_Task goal_. Give every line below again, exactly.

_Records for the exercise_.
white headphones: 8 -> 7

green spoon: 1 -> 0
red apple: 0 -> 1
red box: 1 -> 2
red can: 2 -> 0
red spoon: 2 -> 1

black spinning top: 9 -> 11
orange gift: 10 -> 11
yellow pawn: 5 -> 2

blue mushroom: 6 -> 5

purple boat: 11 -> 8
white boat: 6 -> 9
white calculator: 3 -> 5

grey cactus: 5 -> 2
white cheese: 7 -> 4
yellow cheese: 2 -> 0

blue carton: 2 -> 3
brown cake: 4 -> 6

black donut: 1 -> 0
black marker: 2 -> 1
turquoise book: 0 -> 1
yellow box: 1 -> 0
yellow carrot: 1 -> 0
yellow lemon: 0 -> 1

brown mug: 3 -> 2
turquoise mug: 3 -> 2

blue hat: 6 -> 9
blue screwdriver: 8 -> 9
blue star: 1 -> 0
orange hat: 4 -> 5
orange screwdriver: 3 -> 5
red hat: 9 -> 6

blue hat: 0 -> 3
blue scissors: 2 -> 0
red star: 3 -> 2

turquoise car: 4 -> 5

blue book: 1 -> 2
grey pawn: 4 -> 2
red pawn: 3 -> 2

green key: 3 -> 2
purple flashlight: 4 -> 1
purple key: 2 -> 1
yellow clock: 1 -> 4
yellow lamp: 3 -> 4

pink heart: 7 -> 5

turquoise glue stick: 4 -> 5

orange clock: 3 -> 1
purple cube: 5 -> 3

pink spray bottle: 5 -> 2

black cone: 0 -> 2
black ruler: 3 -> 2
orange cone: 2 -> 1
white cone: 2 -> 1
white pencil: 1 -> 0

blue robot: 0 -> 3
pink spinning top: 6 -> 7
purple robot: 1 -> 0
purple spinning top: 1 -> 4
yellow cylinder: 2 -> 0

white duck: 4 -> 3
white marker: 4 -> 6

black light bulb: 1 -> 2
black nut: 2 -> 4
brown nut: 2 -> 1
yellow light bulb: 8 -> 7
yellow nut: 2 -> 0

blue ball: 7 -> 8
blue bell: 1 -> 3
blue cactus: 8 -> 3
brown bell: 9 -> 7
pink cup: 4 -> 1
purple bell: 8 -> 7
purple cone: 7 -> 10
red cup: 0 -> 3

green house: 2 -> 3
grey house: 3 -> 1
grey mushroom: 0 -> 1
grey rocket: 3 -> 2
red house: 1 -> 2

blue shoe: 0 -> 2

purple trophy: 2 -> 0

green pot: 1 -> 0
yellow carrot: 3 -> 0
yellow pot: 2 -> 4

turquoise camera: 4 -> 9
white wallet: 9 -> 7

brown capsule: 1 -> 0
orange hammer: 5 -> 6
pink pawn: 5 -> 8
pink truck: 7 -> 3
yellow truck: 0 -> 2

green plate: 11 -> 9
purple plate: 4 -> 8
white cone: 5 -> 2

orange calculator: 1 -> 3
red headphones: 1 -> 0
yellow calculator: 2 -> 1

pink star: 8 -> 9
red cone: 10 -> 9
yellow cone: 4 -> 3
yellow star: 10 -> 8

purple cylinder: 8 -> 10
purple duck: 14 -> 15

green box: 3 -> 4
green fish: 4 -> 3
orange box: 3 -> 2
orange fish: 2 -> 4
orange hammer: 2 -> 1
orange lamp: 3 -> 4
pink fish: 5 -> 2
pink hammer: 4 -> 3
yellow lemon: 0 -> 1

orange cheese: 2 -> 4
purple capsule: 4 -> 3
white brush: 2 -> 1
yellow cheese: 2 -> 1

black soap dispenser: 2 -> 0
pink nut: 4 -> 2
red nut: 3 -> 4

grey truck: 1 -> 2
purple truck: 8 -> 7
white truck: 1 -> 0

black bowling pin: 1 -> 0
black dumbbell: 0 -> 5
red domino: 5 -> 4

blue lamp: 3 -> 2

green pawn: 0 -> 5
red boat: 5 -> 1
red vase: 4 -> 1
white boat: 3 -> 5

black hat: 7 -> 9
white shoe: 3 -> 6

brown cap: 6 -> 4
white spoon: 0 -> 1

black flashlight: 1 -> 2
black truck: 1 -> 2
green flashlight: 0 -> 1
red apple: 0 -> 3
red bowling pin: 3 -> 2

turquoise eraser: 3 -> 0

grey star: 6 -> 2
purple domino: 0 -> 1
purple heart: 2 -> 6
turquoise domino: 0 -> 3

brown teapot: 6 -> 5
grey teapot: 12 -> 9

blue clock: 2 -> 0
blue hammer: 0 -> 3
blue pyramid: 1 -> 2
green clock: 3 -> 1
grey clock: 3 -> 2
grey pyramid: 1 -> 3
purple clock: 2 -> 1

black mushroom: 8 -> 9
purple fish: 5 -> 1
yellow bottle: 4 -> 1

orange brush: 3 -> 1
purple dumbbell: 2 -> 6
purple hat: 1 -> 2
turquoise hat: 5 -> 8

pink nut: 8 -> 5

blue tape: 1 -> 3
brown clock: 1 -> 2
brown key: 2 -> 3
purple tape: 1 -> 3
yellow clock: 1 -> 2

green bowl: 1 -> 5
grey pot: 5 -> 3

_Answer for the task_.
white headphones: 8 -> 7

green spoon: 1 -> 0
red apple: 0 -> 1
red box: 1 -> 2
red can: 2 -> 0
red spoon: 2 -> 1

black spinning top: 9 -> 11
orange gift: 10 -> 11
yellow pawn: 5 -> 2

blue mushroom: 6 -> 5

purple boat: 11 -> 8
white boat: 6 -> 9
white calculator: 3 -> 5

grey cactus: 5 -> 2
white cheese: 7 -> 4
yellow cheese: 2 -> 0

blue carton: 2 -> 3
brown cake: 4 -> 6

black donut: 1 -> 0
black marker: 2 -> 1
turquoise book: 0 -> 1
yellow box: 1 -> 0
yellow carrot: 1 -> 0
yellow lemon: 0 -> 1

brown mug: 3 -> 2
turquoise mug: 3 -> 2

blue hat: 6 -> 9
blue screwdriver: 8 -> 9
blue star: 1 -> 0
orange hat: 4 -> 5
orange screwdriver: 3 -> 5
red hat: 9 -> 6

blue hat: 0 -> 3
blue scissors: 2 -> 0
red star: 3 -> 2

turquoise car: 4 -> 5

blue book: 1 -> 2
grey pawn: 4 -> 2
red pawn: 3 -> 2

green key: 3 -> 2
purple flashlight: 4 -> 1
purple key: 2 -> 1
yellow clock: 1 -> 4
yellow lamp: 3 -> 4

pink heart: 7 -> 5

turquoise glue stick: 4 -> 5

orange clock: 3 -> 1
purple cube: 5 -> 3

pink spray bottle: 5 -> 2

black cone: 0 -> 2
black ruler: 3 -> 2
orange cone: 2 -> 1
white cone: 2 -> 1
white pencil: 1 -> 0

blue robot: 0 -> 3
pink spinning top: 6 -> 7
purple robot: 1 -> 0
purple spinning top: 1 -> 4
yellow cylinder: 2 -> 0

white duck: 4 -> 3
white marker: 4 -> 6

black light bulb: 1 -> 2
black nut: 2 -> 4
brown nut: 2 -> 1
yellow light bulb: 8 -> 7
yellow nut: 2 -> 0

blue ball: 7 -> 8
blue bell: 1 -> 3
blue cactus: 8 -> 3
brown bell: 9 -> 7
pink cup: 4 -> 1
purple bell: 8 -> 7
purple cone: 7 -> 10
red cup: 0 -> 3

green house: 2 -> 3
grey house: 3 -> 1
grey mushroom: 0 -> 1
grey rocket: 3 -> 2
red house: 1 -> 2

blue shoe: 0 -> 2

purple trophy: 2 -> 0

green pot: 1 -> 0
yellow carrot: 3 -> 0
yellow pot: 2 -> 4

turquoise camera: 4 -> 9
white wallet: 9 -> 7

brown capsule: 1 -> 0
orange hammer: 5 -> 6
pink pawn: 5 -> 8
pink truck: 7 -> 3
yellow truck: 0 -> 2

green plate: 11 -> 9
purple plate: 4 -> 8
white cone: 5 -> 2

orange calculator: 1 -> 3
red headphones: 1 -> 0
yellow calculator: 2 -> 1

pink star: 8 -> 9
red cone: 10 -> 9
yellow cone: 4 -> 3
yellow star: 10 -> 8

purple cylinder: 8 -> 10
purple duck: 14 -> 15

green box: 3 -> 4
green fish: 4 -> 3
orange box: 3 -> 2
orange fish: 2 -> 4
orange hammer: 2 -> 1
orange lamp: 3 -> 4
pink fish: 5 -> 2
pink hammer: 4 -> 3
yellow lemon: 0 -> 1

orange cheese: 2 -> 4
purple capsule: 4 -> 3
white brush: 2 -> 1
yellow cheese: 2 -> 1

black soap dispenser: 2 -> 0
pink nut: 4 -> 2
red nut: 3 -> 4

grey truck: 1 -> 2
purple truck: 8 -> 7
white truck: 1 -> 0

black bowling pin: 1 -> 0
black dumbbell: 0 -> 5
red domino: 5 -> 4

blue lamp: 3 -> 2

green pawn: 0 -> 5
red boat: 5 -> 1
red vase: 4 -> 1
white boat: 3 -> 5

black hat: 7 -> 9
white shoe: 3 -> 6

brown cap: 6 -> 4
white spoon: 0 -> 1

black flashlight: 1 -> 2
black truck: 1 -> 2
green flashlight: 0 -> 1
red apple: 0 -> 3
red bowling pin: 3 -> 2

turquoise eraser: 3 -> 0

grey star: 6 -> 2
purple domino: 0 -> 1
purple heart: 2 -> 6
turquoise domino: 0 -> 3

brown teapot: 6 -> 5
grey teapot: 12 -> 9

blue clock: 2 -> 0
blue hammer: 0 -> 3
blue pyramid: 1 -> 2
green clock: 3 -> 1
grey clock: 3 -> 2
grey pyramid: 1 -> 3
purple clock: 2 -> 1

black mushroom: 8 -> 9
purple fish: 5 -> 1
yellow bottle: 4 -> 1

orange brush: 3 -> 1
purple dumbbell: 2 -> 6
purple hat: 1 -> 2
turquoise hat: 5 -> 8

pink nut: 8 -> 5

blue tape: 1 -> 3
brown clock: 1 -> 2
brown key: 2 -> 3
purple tape: 1 -> 3
yellow clock: 1 -> 2

green bowl: 1 -> 5
grey pot: 5 -> 3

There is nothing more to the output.